▶ **THE DATA**
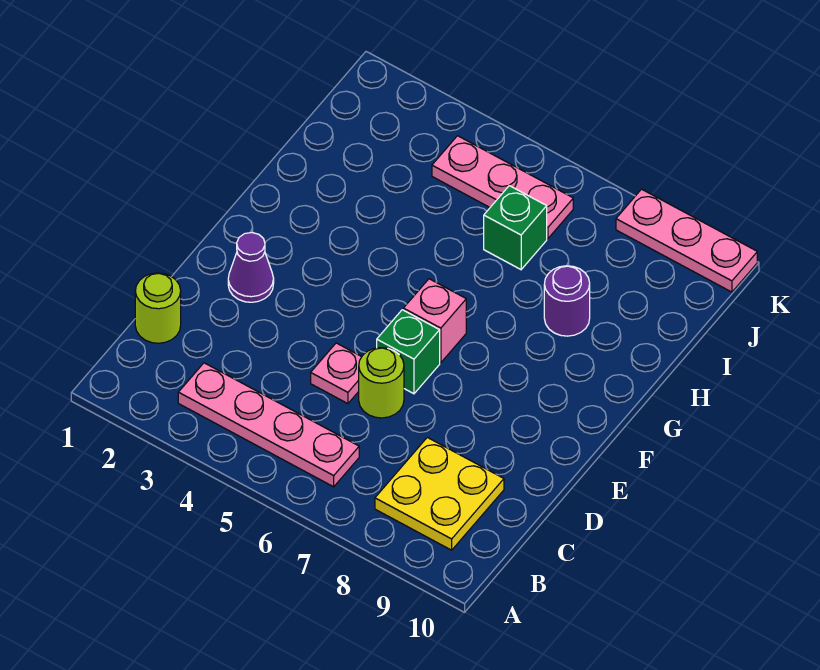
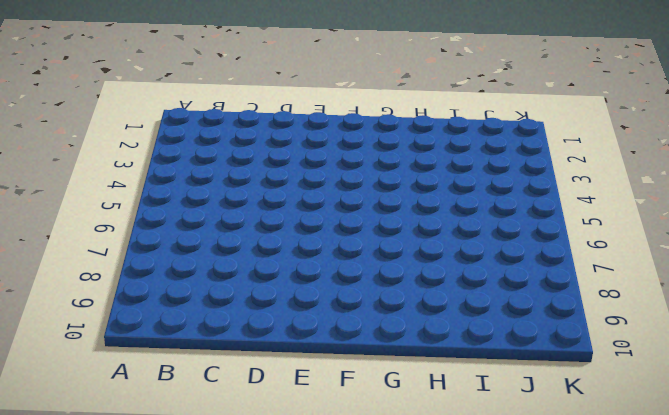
none -> pink plate B3:B6 level 1
none -> yellow plate B8:C9 level 1
none -> lime round brick C1 level 1

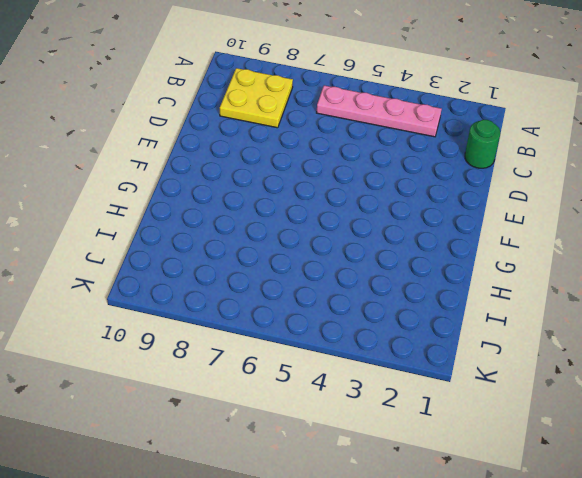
green round brick C1 level 1 -> lime round brick C1 level 1
none -> pink plate D5 level 1
none -> lime round brick D6 level 1
none -> purple cone E2 level 1

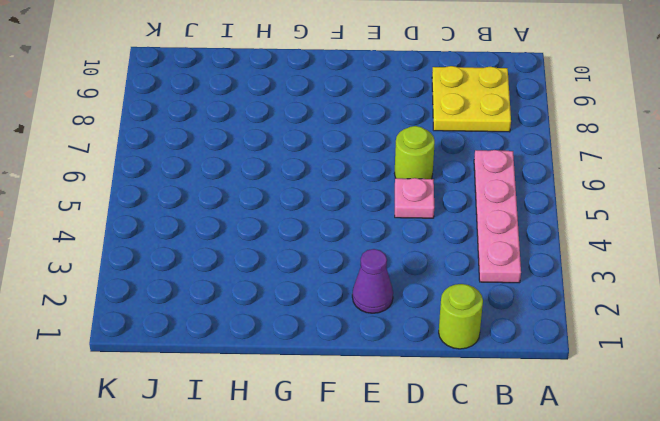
none -> green brick E6 level 1
none -> pink brick F6 level 1
none -> purple round brick H8 level 1

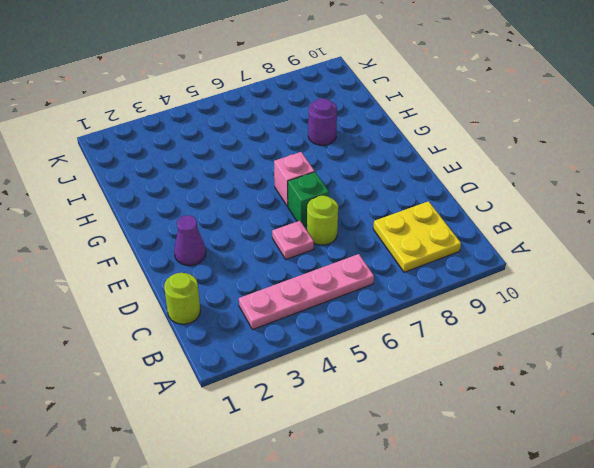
none -> green brick I6 level 1
none -> pink plate J4:J6 level 1
none -> pink plate K8:K10 level 1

▶ **TASK PROMPT**
Although the records above contain pictures, output every line exactly and leave the pictures out.

▶ **WORKED SOLUTION**
none -> pink plate B3:B6 level 1
none -> yellow plate B8:C9 level 1
none -> lime round brick C1 level 1

green round brick C1 level 1 -> lime round brick C1 level 1
none -> pink plate D5 level 1
none -> lime round brick D6 level 1
none -> purple cone E2 level 1

none -> green brick E6 level 1
none -> pink brick F6 level 1
none -> purple round brick H8 level 1

none -> green brick I6 level 1
none -> pink plate J4:J6 level 1
none -> pink plate K8:K10 level 1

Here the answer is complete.